WHAT YOU ARE ASKED TO DO:
This exercise asks for every line of the material that includes the word "Songs".
··· MATERIALS PROVIDED ···
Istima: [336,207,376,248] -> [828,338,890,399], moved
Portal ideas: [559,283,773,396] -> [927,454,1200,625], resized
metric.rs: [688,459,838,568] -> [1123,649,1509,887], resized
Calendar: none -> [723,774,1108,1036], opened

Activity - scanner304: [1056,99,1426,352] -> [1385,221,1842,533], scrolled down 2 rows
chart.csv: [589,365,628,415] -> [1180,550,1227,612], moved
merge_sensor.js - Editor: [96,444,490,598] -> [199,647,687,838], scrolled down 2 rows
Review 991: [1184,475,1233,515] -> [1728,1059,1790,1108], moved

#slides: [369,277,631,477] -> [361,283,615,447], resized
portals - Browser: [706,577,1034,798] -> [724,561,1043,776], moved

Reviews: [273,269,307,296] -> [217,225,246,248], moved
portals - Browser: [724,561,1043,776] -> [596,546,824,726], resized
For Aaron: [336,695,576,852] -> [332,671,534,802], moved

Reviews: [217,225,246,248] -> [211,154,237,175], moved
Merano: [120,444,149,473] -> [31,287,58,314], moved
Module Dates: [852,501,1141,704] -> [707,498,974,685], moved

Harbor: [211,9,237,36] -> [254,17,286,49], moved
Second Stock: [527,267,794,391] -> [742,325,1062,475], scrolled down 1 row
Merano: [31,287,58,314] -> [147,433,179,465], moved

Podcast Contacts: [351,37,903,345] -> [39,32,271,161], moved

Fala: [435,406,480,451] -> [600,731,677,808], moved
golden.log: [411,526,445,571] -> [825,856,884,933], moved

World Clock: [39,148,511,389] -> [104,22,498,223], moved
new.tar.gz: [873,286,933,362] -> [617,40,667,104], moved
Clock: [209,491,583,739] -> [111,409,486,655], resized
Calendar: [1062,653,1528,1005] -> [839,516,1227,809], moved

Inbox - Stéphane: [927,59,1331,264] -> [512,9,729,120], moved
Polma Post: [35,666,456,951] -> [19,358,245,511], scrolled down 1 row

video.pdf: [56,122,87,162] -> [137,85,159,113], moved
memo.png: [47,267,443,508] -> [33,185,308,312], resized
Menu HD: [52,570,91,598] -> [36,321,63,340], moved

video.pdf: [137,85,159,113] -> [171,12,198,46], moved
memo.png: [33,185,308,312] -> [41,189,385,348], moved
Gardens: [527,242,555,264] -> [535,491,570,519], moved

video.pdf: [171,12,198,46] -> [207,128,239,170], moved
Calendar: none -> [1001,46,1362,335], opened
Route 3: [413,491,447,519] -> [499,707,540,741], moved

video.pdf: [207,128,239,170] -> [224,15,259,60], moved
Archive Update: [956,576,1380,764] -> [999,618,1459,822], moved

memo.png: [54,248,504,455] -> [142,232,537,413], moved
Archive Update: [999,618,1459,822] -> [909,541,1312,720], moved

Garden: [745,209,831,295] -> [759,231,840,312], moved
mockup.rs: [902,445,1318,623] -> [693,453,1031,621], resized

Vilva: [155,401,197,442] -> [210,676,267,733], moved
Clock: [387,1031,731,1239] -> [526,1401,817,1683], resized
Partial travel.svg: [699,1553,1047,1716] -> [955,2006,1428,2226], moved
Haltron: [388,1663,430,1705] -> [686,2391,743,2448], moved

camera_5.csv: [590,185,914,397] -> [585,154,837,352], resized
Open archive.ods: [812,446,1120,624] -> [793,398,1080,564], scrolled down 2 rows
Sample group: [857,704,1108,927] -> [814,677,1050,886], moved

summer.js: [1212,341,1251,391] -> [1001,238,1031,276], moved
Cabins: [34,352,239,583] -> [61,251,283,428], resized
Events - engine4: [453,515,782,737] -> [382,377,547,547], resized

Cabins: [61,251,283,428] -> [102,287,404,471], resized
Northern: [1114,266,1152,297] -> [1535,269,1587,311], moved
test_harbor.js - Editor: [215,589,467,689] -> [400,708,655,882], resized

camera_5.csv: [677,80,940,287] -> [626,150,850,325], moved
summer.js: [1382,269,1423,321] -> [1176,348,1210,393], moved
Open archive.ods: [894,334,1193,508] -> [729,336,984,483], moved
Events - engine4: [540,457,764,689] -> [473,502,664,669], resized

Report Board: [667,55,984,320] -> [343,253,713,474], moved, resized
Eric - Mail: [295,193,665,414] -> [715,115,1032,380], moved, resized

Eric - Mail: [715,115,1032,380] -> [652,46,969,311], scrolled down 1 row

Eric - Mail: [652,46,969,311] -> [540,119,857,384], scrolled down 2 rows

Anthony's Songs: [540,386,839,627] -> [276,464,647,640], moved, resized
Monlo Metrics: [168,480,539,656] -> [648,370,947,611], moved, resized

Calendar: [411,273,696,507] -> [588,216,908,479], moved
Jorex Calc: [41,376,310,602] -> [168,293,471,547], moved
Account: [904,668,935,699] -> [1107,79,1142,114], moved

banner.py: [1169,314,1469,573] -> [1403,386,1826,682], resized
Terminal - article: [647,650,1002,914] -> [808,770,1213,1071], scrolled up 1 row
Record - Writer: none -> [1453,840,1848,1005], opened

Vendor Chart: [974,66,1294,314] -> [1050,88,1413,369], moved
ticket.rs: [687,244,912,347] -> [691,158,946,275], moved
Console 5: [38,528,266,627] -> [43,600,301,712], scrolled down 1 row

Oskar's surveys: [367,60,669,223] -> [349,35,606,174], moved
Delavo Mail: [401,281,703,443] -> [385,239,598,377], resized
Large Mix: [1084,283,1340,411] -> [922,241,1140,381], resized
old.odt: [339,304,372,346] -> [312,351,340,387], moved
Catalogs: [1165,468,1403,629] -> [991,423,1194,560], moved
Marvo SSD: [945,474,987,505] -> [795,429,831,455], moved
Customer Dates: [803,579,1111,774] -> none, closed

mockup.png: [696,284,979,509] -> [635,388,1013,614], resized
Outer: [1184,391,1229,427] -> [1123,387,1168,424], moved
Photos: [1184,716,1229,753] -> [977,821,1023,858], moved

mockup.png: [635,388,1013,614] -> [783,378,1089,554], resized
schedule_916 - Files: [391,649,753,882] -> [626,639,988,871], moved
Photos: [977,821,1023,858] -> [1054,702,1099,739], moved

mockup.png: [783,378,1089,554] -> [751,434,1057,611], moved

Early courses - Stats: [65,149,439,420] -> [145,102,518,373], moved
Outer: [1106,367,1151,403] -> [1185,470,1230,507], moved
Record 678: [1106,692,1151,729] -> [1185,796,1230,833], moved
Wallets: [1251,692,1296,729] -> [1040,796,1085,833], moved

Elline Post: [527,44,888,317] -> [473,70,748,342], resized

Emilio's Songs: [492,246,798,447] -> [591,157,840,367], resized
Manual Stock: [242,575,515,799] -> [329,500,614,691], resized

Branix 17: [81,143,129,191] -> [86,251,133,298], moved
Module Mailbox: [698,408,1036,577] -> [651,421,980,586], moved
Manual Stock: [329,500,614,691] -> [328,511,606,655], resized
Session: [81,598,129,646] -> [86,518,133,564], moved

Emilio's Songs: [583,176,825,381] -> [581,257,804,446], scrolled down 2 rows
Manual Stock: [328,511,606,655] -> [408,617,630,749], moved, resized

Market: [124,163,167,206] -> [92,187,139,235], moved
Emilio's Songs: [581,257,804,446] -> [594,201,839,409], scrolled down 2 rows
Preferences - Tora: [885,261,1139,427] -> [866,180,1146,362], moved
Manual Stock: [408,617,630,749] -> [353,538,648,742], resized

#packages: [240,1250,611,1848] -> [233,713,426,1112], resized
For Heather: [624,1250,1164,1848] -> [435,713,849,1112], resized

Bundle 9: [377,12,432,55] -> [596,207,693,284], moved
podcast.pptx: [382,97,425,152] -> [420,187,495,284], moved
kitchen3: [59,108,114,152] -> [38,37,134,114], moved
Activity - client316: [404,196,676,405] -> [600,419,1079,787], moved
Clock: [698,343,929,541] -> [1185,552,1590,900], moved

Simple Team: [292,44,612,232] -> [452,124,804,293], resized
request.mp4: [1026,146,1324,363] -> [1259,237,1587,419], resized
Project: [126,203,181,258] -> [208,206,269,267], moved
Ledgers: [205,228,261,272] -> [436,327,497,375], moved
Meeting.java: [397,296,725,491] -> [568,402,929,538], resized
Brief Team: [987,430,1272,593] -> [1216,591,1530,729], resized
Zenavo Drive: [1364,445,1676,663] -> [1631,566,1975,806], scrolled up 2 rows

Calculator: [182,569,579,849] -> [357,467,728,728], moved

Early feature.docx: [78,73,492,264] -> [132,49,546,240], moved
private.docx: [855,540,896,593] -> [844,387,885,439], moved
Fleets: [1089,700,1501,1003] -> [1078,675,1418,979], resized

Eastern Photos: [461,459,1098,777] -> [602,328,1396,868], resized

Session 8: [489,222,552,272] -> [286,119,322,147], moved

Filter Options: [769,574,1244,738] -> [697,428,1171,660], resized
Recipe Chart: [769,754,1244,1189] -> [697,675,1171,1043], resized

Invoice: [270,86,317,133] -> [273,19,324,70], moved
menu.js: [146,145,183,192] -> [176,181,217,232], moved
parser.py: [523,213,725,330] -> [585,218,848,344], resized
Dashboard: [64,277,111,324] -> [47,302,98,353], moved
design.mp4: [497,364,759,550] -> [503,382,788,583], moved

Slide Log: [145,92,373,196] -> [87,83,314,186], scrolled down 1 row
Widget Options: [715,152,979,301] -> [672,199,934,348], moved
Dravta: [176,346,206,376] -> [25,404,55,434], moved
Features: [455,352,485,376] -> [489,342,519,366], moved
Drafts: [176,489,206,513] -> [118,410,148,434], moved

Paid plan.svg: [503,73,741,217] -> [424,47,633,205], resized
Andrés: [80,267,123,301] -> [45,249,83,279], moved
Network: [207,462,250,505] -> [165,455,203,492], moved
···
EXERCISE ANSWER:
Anthony's Songs: [540,386,839,627] -> [276,464,647,640], moved, resized
Emilio's Songs: [492,246,798,447] -> [591,157,840,367], resized
Emilio's Songs: [583,176,825,381] -> [581,257,804,446], scrolled down 2 rows
Emilio's Songs: [581,257,804,446] -> [594,201,839,409], scrolled down 2 rows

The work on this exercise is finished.